#### [What you have to do]
Repeat exactly, and only, the lines below starting at the line that contains "(263, 226) = (1197, 363): none" and ending at the line that contains "camera: 80 degrees left, 5 degrees down", inclusive of both.

#### [Items from a data source]
§ §
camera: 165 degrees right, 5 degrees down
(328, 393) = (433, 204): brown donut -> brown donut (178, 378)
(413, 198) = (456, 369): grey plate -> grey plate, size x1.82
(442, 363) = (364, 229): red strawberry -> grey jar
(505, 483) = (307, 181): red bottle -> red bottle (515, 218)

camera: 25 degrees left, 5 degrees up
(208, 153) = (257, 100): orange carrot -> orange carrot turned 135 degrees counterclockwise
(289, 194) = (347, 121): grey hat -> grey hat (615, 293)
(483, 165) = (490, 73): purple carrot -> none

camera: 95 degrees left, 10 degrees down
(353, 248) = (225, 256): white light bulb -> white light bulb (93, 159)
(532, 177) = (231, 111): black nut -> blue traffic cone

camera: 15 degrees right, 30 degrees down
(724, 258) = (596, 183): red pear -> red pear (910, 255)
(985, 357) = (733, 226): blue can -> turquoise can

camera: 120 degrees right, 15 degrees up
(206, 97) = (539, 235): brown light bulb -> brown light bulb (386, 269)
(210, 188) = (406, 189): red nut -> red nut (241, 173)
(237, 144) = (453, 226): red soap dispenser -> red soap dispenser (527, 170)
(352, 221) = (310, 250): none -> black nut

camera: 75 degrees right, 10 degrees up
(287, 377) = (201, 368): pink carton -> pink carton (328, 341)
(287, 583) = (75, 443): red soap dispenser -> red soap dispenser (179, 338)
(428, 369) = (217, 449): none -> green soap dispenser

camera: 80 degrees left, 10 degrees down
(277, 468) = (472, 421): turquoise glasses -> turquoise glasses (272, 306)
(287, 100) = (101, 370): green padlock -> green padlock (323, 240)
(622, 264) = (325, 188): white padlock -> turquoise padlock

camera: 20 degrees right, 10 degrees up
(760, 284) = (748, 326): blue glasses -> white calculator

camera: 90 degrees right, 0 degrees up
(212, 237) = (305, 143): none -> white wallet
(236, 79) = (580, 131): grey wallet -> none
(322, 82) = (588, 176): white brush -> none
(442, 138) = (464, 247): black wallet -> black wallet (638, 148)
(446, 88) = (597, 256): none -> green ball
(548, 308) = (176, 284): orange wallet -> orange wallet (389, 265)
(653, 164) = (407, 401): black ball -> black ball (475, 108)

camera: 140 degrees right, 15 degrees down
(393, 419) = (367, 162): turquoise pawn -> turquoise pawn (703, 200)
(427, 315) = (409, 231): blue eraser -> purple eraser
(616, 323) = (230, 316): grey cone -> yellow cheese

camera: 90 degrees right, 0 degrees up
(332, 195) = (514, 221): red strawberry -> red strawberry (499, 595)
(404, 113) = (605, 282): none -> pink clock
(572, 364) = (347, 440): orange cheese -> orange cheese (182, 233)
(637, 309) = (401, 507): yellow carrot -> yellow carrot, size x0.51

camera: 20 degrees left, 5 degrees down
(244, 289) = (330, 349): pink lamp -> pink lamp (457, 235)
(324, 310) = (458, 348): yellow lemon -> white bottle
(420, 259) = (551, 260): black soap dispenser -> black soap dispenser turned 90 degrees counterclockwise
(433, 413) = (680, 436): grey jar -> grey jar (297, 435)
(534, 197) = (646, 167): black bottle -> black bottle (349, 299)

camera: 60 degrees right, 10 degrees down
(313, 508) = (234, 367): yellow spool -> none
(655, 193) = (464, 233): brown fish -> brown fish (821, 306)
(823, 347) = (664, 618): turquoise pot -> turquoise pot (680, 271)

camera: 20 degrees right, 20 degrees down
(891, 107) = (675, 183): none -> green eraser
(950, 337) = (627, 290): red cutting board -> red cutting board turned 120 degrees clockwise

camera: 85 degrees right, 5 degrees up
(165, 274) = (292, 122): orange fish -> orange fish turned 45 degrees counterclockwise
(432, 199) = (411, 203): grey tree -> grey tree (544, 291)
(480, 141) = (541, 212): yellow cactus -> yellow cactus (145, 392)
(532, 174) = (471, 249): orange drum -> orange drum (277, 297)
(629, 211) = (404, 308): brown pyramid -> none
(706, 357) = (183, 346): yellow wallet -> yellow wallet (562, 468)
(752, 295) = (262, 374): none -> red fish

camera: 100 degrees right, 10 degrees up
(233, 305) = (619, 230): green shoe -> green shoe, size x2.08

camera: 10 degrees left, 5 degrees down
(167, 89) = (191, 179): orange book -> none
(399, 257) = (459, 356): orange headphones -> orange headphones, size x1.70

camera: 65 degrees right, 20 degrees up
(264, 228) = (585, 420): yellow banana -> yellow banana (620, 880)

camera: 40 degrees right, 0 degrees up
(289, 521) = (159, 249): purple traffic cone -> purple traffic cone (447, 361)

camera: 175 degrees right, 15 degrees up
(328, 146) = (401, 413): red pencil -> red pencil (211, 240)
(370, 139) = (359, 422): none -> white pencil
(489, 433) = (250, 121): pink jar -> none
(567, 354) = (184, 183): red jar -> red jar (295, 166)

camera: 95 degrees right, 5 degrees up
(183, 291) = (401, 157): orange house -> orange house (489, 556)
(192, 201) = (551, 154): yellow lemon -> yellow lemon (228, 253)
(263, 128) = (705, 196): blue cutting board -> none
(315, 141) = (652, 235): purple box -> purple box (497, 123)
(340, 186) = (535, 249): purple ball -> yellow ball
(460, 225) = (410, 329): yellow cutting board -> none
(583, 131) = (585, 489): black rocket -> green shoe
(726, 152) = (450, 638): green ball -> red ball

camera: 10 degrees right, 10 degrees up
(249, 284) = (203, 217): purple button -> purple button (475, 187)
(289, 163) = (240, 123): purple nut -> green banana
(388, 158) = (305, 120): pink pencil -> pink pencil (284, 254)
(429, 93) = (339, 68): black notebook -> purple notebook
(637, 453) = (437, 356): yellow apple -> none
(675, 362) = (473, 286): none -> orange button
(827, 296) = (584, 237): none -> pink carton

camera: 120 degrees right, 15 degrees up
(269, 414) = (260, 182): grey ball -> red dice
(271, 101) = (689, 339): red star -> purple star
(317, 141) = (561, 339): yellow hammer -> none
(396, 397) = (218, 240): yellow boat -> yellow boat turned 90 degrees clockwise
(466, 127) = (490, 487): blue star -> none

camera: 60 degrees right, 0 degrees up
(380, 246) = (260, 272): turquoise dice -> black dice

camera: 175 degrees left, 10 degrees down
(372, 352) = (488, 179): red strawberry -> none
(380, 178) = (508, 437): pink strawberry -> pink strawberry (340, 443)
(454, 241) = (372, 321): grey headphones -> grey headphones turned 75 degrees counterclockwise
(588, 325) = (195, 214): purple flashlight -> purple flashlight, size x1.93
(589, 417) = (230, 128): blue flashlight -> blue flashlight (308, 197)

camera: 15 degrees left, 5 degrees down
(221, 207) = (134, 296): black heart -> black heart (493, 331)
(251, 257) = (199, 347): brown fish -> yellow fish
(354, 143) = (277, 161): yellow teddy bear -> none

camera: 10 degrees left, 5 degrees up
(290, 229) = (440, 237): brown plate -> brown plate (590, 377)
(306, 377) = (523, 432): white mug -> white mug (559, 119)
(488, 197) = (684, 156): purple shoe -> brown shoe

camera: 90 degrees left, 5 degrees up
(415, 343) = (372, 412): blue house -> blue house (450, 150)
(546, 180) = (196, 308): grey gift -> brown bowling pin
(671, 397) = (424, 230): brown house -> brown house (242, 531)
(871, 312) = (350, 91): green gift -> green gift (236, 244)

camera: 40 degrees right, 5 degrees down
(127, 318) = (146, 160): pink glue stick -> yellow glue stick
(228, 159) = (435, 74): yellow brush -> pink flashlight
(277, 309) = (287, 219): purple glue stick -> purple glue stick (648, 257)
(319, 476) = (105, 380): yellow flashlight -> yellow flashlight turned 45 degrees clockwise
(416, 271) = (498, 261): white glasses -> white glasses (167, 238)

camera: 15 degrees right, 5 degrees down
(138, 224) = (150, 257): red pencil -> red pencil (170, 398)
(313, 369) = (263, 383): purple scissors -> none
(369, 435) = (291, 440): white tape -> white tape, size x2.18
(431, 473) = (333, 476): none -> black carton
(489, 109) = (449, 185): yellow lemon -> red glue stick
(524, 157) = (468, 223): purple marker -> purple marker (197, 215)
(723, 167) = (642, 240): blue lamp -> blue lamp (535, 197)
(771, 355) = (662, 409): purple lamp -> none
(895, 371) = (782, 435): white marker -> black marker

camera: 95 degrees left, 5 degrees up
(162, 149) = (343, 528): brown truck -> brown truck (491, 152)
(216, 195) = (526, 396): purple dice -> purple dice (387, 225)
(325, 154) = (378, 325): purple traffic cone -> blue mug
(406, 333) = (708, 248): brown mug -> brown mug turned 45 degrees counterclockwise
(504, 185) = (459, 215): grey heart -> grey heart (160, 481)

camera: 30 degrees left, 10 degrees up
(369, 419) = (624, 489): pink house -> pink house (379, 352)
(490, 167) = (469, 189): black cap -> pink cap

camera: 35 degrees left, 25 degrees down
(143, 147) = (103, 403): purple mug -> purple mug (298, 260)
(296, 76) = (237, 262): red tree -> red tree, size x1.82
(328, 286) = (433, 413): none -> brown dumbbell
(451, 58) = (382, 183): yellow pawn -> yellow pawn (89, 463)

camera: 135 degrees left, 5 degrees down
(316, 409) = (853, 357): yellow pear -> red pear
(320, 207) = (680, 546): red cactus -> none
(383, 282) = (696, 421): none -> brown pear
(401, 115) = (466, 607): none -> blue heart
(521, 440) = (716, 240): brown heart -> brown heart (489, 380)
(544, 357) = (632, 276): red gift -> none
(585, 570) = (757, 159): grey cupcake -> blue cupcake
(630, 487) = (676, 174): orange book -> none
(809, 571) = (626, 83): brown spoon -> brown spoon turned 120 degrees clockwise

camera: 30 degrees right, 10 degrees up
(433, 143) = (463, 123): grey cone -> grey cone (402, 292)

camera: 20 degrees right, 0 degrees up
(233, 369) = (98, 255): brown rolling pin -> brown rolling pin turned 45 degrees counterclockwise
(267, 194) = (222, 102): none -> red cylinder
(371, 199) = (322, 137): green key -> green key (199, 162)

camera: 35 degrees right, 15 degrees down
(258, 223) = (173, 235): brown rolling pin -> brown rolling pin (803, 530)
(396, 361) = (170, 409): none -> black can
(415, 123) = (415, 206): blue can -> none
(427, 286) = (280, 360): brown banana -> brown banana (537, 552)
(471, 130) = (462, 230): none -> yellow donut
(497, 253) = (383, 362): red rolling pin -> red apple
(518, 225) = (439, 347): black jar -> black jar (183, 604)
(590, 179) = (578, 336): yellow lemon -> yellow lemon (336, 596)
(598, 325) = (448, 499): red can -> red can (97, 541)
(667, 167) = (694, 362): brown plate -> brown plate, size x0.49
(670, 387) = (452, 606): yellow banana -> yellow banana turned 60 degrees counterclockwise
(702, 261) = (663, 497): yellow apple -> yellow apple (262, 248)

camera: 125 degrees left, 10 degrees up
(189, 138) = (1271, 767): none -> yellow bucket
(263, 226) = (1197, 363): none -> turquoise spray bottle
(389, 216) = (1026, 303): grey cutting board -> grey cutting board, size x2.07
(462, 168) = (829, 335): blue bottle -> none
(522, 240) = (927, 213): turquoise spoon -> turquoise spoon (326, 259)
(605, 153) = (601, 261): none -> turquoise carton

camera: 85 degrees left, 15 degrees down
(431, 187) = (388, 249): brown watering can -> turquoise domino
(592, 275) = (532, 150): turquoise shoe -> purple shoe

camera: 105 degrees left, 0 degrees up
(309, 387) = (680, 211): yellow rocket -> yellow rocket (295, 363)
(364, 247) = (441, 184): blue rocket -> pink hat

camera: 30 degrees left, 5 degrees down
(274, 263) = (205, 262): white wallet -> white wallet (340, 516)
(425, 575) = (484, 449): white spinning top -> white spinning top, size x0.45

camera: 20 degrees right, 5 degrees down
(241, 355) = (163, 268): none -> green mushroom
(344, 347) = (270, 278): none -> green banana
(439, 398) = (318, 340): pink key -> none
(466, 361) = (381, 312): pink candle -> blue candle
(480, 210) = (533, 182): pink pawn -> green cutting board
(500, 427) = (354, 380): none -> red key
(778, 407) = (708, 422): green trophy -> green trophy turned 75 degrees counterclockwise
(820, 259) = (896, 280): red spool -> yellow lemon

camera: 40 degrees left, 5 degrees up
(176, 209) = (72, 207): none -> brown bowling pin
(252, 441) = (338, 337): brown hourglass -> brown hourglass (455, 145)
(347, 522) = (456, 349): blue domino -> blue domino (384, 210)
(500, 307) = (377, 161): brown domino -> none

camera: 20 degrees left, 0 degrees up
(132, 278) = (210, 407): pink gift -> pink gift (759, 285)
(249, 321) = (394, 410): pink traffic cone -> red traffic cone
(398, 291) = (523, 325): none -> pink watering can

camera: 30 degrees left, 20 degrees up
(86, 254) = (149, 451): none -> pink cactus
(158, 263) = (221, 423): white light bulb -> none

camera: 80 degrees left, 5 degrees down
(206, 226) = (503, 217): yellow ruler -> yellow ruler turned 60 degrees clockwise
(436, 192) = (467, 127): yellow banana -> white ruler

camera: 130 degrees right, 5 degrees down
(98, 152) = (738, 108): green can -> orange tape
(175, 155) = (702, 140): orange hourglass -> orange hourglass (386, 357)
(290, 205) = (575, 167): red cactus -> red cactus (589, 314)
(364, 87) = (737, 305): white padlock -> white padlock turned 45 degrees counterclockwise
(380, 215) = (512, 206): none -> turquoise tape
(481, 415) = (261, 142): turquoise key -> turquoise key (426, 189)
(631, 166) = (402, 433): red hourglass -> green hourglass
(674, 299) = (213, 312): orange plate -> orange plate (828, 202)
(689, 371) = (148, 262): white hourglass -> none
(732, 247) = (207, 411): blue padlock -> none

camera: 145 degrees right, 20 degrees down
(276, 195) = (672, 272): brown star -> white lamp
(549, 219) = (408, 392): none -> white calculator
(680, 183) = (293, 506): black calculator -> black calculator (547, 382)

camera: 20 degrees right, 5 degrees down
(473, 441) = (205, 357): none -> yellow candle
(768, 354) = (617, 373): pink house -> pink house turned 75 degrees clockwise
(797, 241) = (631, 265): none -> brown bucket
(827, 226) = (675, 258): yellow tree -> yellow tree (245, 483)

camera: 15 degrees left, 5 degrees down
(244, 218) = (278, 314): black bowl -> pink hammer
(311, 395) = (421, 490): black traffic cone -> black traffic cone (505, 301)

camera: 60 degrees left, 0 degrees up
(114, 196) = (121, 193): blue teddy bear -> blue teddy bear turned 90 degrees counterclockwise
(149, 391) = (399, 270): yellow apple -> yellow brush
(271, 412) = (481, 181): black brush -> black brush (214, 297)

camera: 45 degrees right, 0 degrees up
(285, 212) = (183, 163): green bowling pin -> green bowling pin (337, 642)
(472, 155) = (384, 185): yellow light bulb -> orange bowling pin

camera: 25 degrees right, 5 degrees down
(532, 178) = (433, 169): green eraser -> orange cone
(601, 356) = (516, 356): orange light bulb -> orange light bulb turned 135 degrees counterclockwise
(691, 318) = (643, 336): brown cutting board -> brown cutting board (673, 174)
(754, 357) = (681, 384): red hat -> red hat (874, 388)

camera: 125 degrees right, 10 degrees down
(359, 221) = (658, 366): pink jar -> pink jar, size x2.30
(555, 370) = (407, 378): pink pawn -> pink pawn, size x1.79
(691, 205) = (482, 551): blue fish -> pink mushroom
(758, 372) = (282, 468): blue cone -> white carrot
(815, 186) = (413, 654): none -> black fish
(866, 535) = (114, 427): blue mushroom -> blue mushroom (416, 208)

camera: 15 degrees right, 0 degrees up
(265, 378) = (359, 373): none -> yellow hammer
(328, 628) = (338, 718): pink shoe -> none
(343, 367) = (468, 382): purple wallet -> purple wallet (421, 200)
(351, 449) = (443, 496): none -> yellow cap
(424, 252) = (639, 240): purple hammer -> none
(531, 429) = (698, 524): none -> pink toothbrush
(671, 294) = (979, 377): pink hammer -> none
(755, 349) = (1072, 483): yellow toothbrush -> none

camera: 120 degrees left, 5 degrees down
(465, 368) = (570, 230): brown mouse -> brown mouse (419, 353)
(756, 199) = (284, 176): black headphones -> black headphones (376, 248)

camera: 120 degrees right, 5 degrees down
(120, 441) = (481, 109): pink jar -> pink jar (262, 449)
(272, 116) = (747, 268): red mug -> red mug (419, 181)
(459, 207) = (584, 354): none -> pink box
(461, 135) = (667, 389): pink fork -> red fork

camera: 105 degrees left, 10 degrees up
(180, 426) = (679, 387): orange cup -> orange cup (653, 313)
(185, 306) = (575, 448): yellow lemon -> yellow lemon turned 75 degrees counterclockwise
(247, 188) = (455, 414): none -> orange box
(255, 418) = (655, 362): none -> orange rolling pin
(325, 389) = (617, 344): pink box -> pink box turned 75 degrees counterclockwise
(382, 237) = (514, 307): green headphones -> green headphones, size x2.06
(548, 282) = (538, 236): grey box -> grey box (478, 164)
§ §
#### [Written answer]
(263, 226) = (1197, 363): none -> turquoise spray bottle
(389, 216) = (1026, 303): grey cutting board -> grey cutting board, size x2.07
(462, 168) = (829, 335): blue bottle -> none
(522, 240) = (927, 213): turquoise spoon -> turquoise spoon (326, 259)
(605, 153) = (601, 261): none -> turquoise carton

camera: 85 degrees left, 15 degrees down
(431, 187) = (388, 249): brown watering can -> turquoise domino
(592, 275) = (532, 150): turquoise shoe -> purple shoe

camera: 105 degrees left, 0 degrees up
(309, 387) = (680, 211): yellow rocket -> yellow rocket (295, 363)
(364, 247) = (441, 184): blue rocket -> pink hat

camera: 30 degrees left, 5 degrees down
(274, 263) = (205, 262): white wallet -> white wallet (340, 516)
(425, 575) = (484, 449): white spinning top -> white spinning top, size x0.45

camera: 20 degrees right, 5 degrees down
(241, 355) = (163, 268): none -> green mushroom
(344, 347) = (270, 278): none -> green banana
(439, 398) = (318, 340): pink key -> none
(466, 361) = (381, 312): pink candle -> blue candle
(480, 210) = (533, 182): pink pawn -> green cutting board
(500, 427) = (354, 380): none -> red key
(778, 407) = (708, 422): green trophy -> green trophy turned 75 degrees counterclockwise
(820, 259) = (896, 280): red spool -> yellow lemon

camera: 40 degrees left, 5 degrees up
(176, 209) = (72, 207): none -> brown bowling pin
(252, 441) = (338, 337): brown hourglass -> brown hourglass (455, 145)
(347, 522) = (456, 349): blue domino -> blue domino (384, 210)
(500, 307) = (377, 161): brown domino -> none

camera: 20 degrees left, 0 degrees up
(132, 278) = (210, 407): pink gift -> pink gift (759, 285)
(249, 321) = (394, 410): pink traffic cone -> red traffic cone
(398, 291) = (523, 325): none -> pink watering can

camera: 30 degrees left, 20 degrees up
(86, 254) = (149, 451): none -> pink cactus
(158, 263) = (221, 423): white light bulb -> none

camera: 80 degrees left, 5 degrees down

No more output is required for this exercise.